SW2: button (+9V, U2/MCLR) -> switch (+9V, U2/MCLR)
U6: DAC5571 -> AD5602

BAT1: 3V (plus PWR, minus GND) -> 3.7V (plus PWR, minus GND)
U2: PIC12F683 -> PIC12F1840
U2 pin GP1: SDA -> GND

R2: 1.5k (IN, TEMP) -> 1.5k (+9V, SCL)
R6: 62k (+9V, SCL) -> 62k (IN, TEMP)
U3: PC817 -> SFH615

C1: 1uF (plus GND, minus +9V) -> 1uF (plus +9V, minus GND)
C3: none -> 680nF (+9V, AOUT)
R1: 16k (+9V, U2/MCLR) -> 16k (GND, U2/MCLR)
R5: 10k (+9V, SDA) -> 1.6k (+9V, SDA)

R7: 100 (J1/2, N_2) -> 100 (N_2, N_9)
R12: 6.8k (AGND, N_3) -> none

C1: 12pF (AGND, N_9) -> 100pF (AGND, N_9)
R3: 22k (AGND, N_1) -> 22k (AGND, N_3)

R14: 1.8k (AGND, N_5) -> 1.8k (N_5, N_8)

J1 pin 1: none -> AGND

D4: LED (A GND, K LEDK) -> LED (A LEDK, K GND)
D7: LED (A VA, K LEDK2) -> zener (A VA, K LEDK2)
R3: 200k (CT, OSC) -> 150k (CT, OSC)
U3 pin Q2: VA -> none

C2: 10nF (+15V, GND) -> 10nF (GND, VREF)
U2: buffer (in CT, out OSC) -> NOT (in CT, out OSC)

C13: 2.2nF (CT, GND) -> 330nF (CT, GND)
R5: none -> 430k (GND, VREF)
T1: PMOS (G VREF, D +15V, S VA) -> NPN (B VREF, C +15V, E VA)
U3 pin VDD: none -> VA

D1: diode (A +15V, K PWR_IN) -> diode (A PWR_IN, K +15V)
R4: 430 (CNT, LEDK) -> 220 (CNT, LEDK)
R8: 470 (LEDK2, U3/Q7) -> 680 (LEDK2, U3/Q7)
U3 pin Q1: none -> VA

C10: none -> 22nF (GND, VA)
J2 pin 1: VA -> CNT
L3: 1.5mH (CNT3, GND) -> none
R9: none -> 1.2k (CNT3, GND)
════════════════
_Try it_: The answer must consist of every line from the listing above that includes the word "VREF".

_The completed task_:
C2: 10nF (+15V, GND) -> 10nF (GND, VREF)
R5: none -> 430k (GND, VREF)
T1: PMOS (G VREF, D +15V, S VA) -> NPN (B VREF, C +15V, E VA)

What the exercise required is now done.